Task description
Among the entries below, find the lines with the word "moved" and copy them.

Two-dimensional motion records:

↓

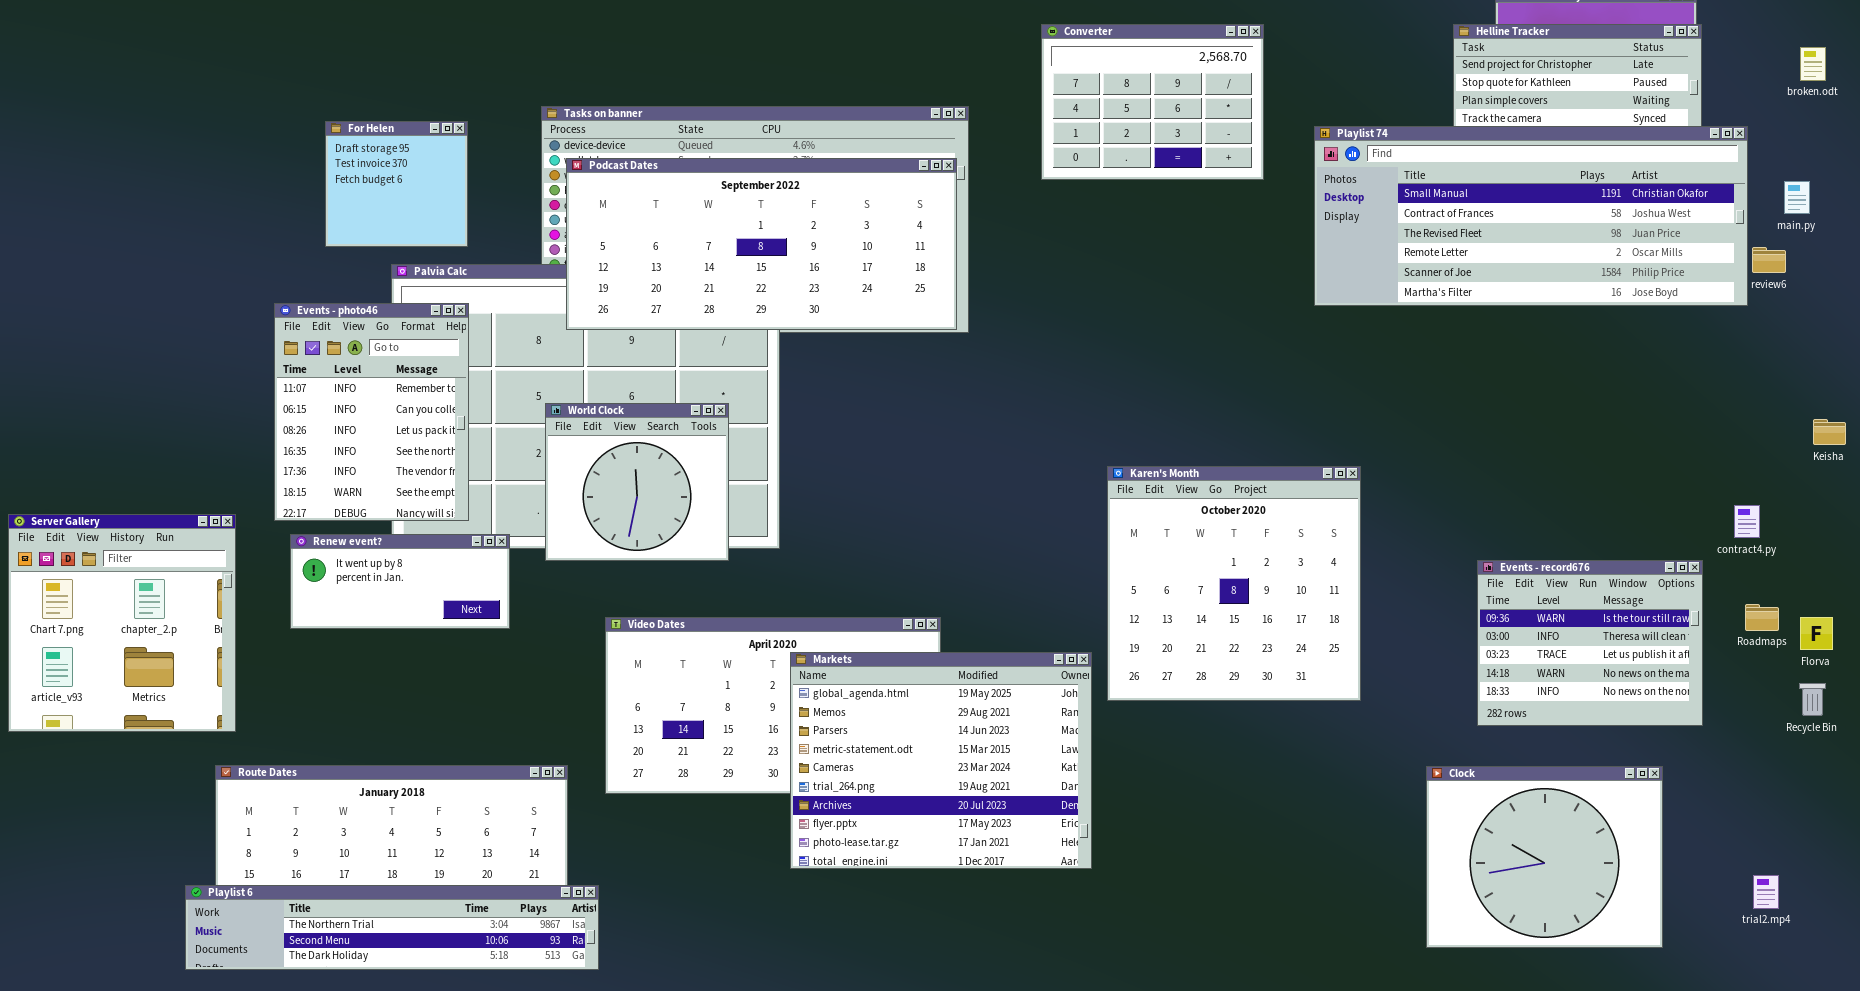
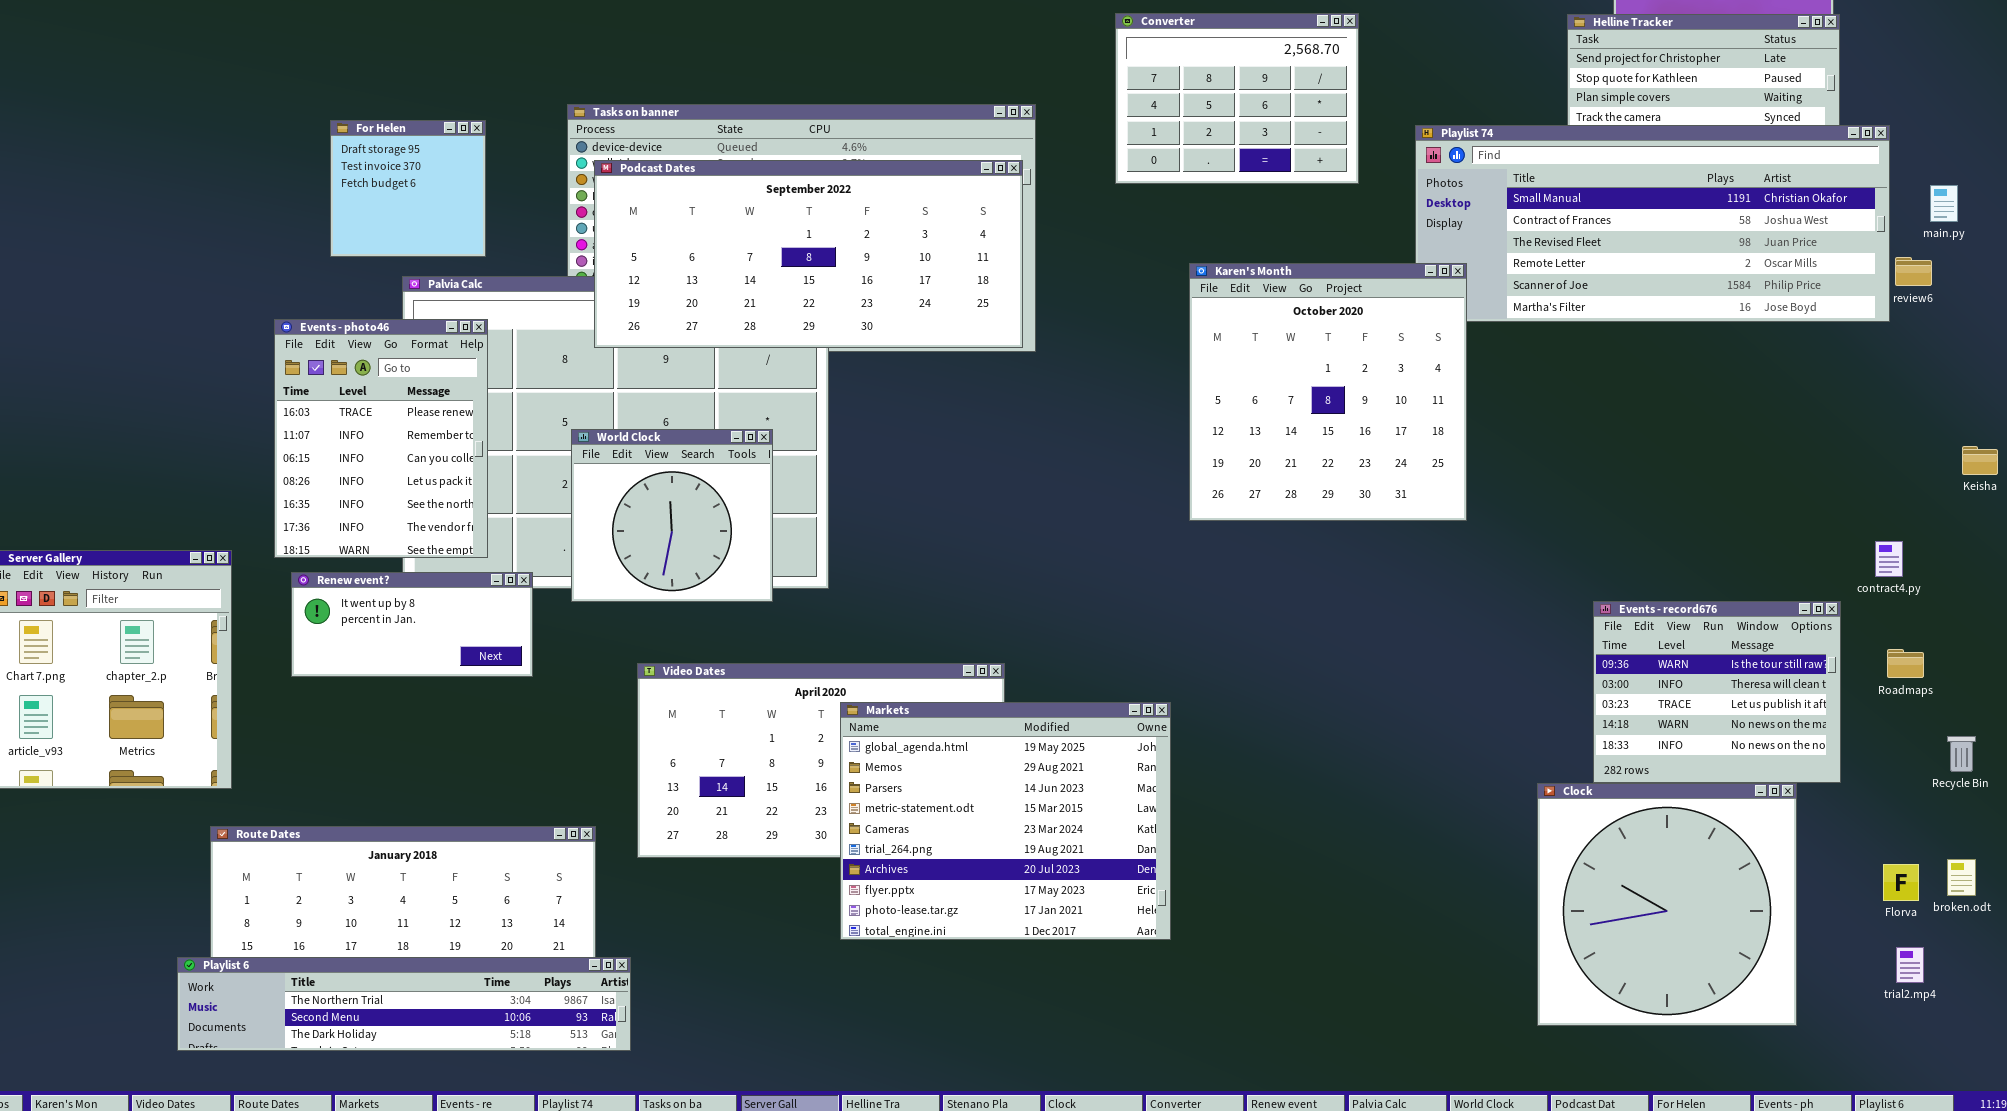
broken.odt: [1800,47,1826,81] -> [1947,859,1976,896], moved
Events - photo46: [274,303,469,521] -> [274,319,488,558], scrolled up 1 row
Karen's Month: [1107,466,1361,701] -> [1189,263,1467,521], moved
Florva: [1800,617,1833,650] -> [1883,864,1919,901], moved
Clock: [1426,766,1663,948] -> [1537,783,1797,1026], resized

↑

Answer box
broken.odt: [1800,47,1826,81] -> [1947,859,1976,896], moved
Karen's Month: [1107,466,1361,701] -> [1189,263,1467,521], moved
Florva: [1800,617,1833,650] -> [1883,864,1919,901], moved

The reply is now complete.